→ **REQUIRED ACTION**
A verbatim copy of every record is required, and no pictures should be included.

====

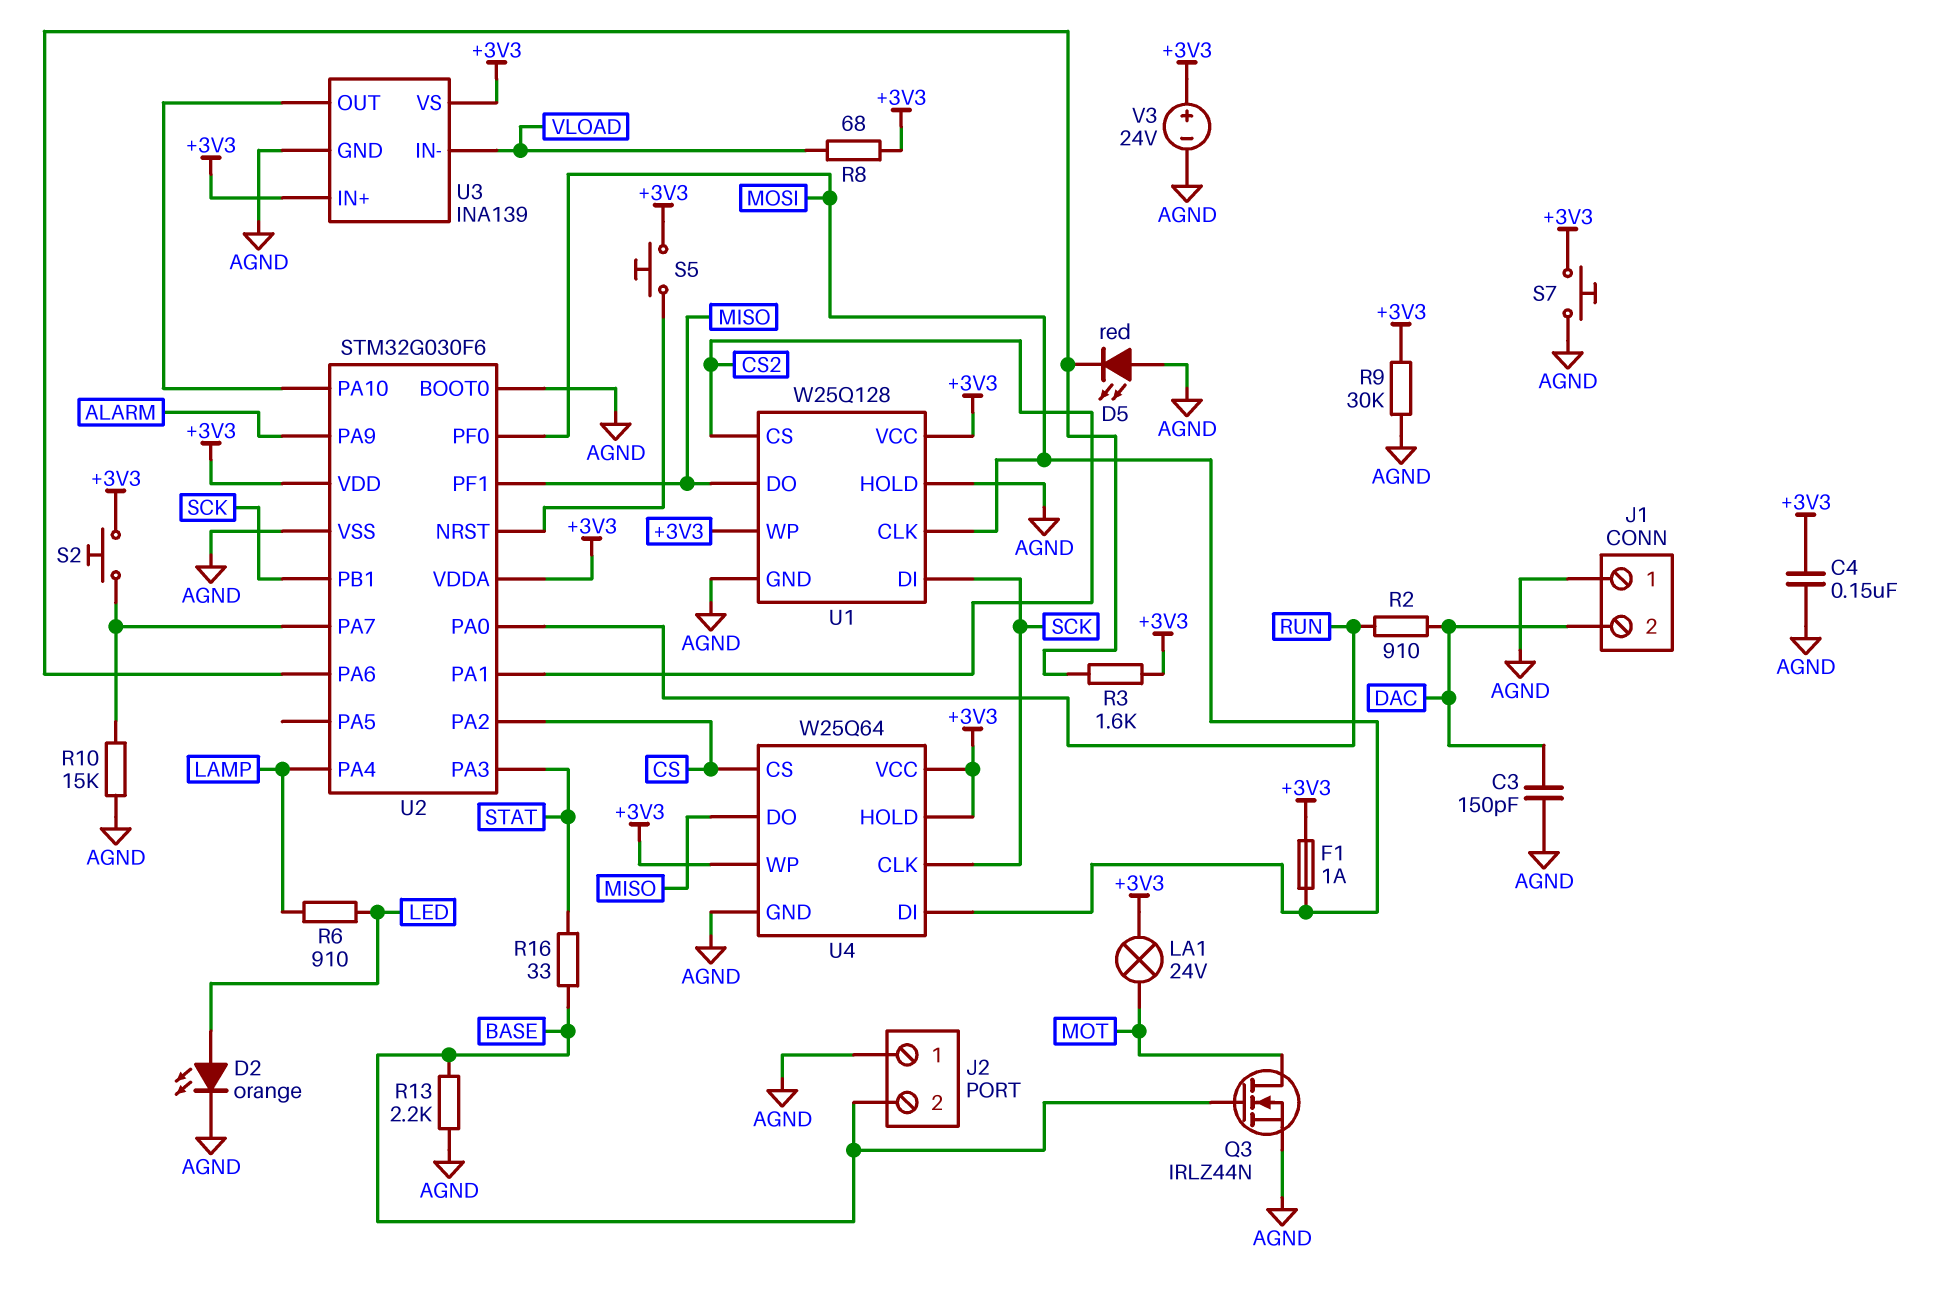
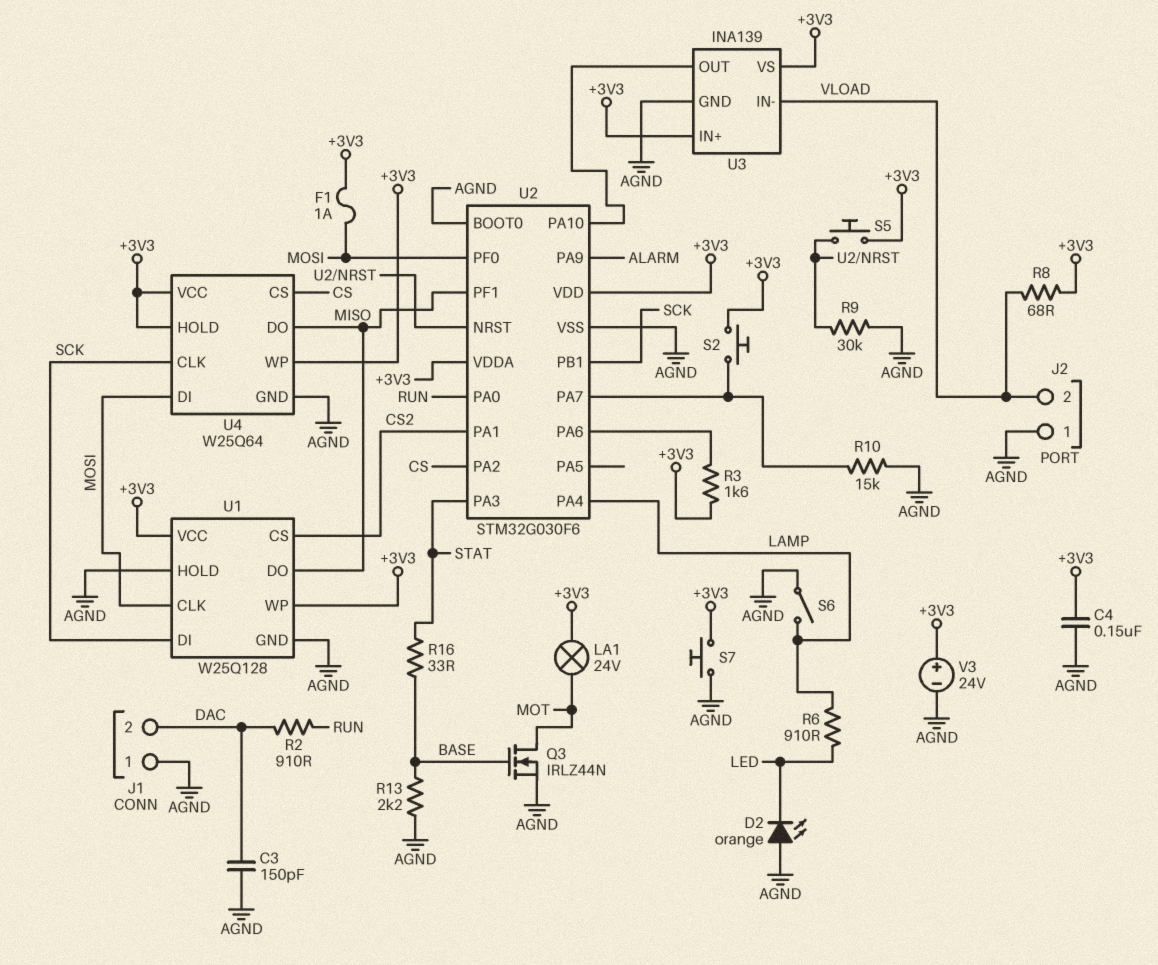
D2: LED orange (A LED, K AGND) -> LED orange (A AGND, K LED)
D5: LED red (A AGND, K U2/PA6) -> none
J2 pin 2: BASE -> VLOAD
R9: 30k (+3V3, AGND) -> 30k (AGND, U2/NRST)
S6: none -> switch (AGND, LAMP)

====

→ **REPLY**
D2: LED orange (A LED, K AGND) -> LED orange (A AGND, K LED)
D5: LED red (A AGND, K U2/PA6) -> none
J2 pin 2: BASE -> VLOAD
R9: 30k (+3V3, AGND) -> 30k (AGND, U2/NRST)
S6: none -> switch (AGND, LAMP)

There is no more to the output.